* THE RECORDS *
......

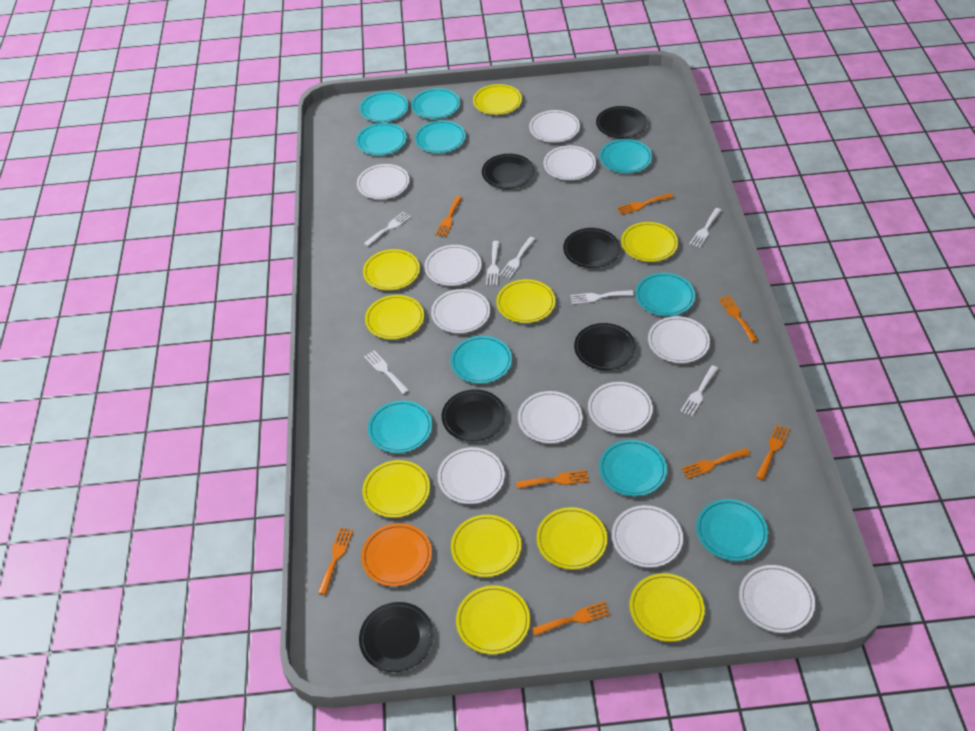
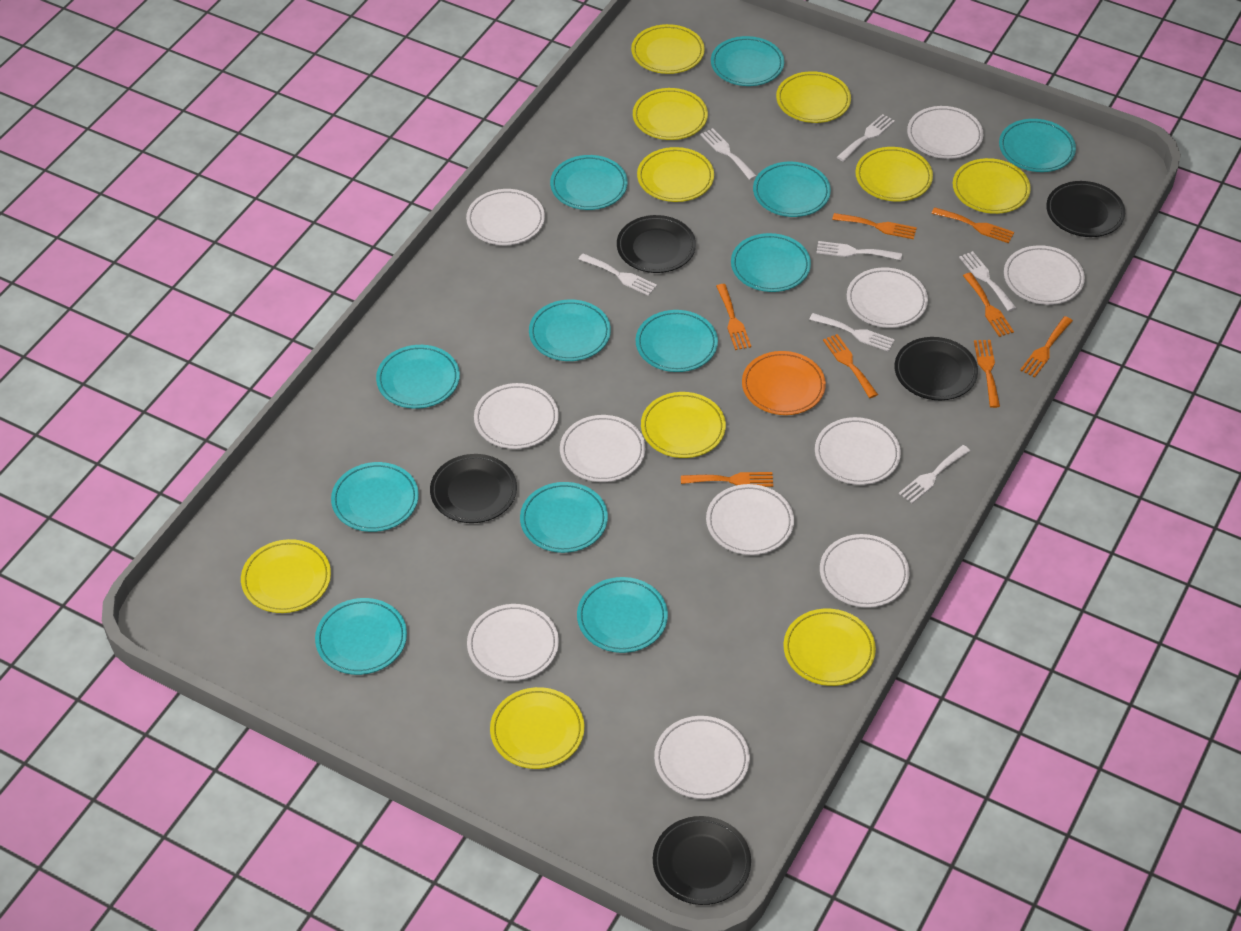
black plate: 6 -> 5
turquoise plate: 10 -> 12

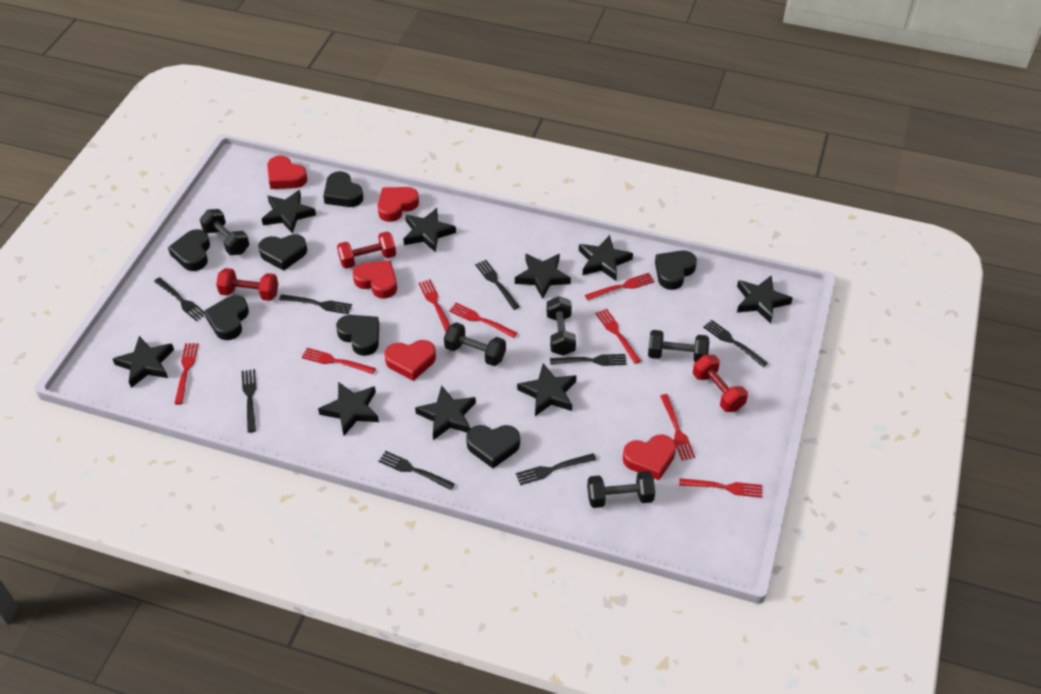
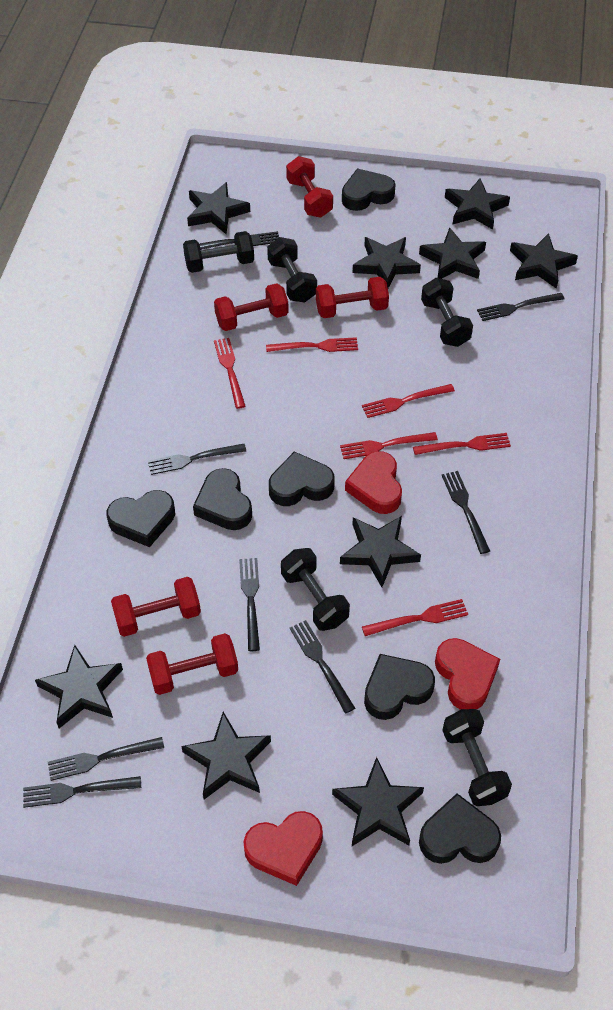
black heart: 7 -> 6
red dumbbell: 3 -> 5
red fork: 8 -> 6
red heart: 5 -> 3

......

* WHAT YOU WILL DO *
Give every entry again word for word; no images belong in the copy.

* OUTPUT *
black plate: 6 -> 5
turquoise plate: 10 -> 12

black heart: 7 -> 6
red dumbbell: 3 -> 5
red fork: 8 -> 6
red heart: 5 -> 3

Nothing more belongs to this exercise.